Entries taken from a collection
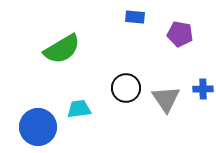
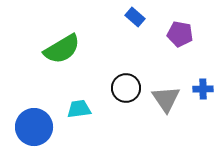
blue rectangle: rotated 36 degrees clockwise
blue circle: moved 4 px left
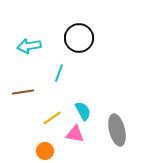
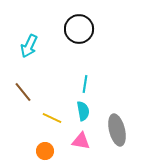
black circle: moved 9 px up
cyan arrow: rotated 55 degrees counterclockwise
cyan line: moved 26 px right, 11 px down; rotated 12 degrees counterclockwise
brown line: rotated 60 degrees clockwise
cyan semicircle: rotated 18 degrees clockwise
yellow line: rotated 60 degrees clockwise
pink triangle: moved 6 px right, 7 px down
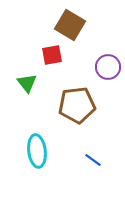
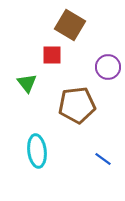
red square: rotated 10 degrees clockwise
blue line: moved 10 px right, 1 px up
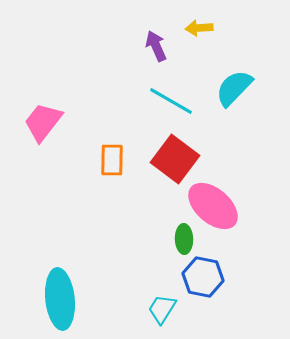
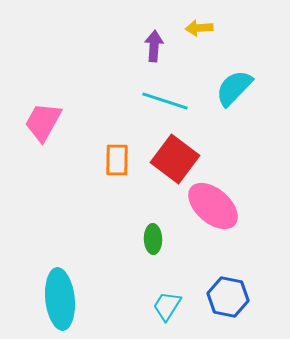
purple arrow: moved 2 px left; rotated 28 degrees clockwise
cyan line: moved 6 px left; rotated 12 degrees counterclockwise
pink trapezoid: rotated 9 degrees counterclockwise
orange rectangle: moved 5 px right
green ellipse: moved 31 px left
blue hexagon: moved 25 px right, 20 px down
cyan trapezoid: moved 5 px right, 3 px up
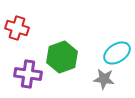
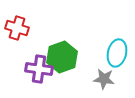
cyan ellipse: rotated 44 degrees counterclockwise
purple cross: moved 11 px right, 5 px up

**EXERCISE**
With the pictures left out, copy exactly the lines from the one containing "cyan trapezoid: moved 5 px right, 3 px up" through the final line of the records above, both included.

**RESPONSE FOR THIS EXERCISE**
cyan trapezoid: moved 5 px right, 3 px up
cyan ellipse: rotated 44 degrees counterclockwise
purple cross: moved 11 px right, 5 px up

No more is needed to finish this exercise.